Exercise details: Pick out every line in the data below that holds "green".

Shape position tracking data
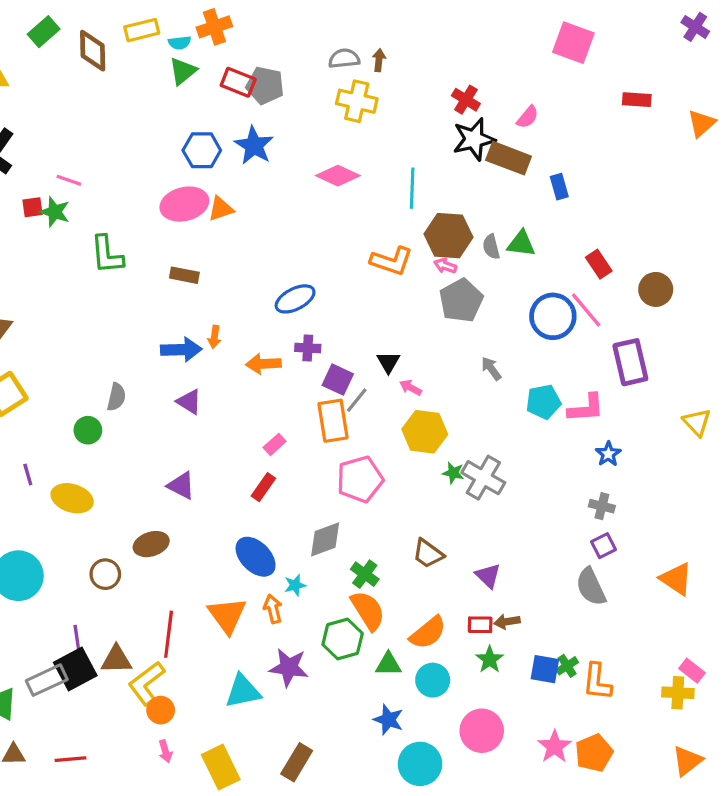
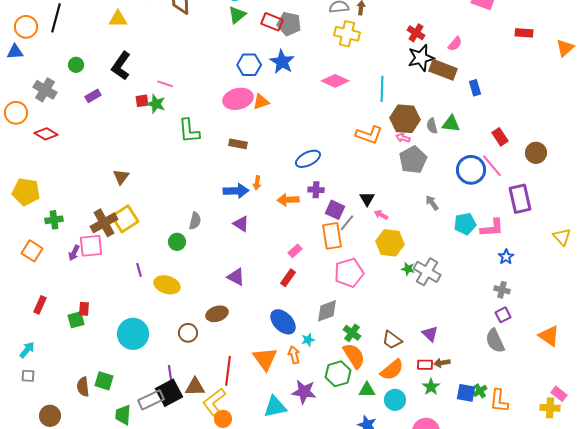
brown trapezoid: (428, 554) -> (392, 340), moved

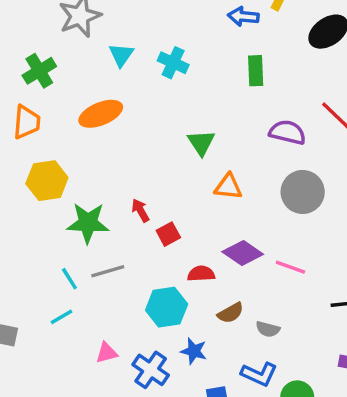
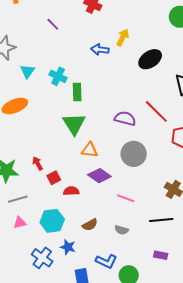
green rectangle: (256, 71) -> (77, 92), moved
green triangle: (201, 143) -> (74, 124), size x1.4
purple diamond: (243, 253) -> (99, 176), moved
red semicircle: (201, 274) -> (71, 191), moved
gray semicircle: (268, 329) -> (122, 230), moved
pink triangle: (107, 353) -> (20, 223), moved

Task answer:
green rectangle: (256, 71) -> (77, 92), moved
green triangle: (201, 143) -> (74, 124), size x1.4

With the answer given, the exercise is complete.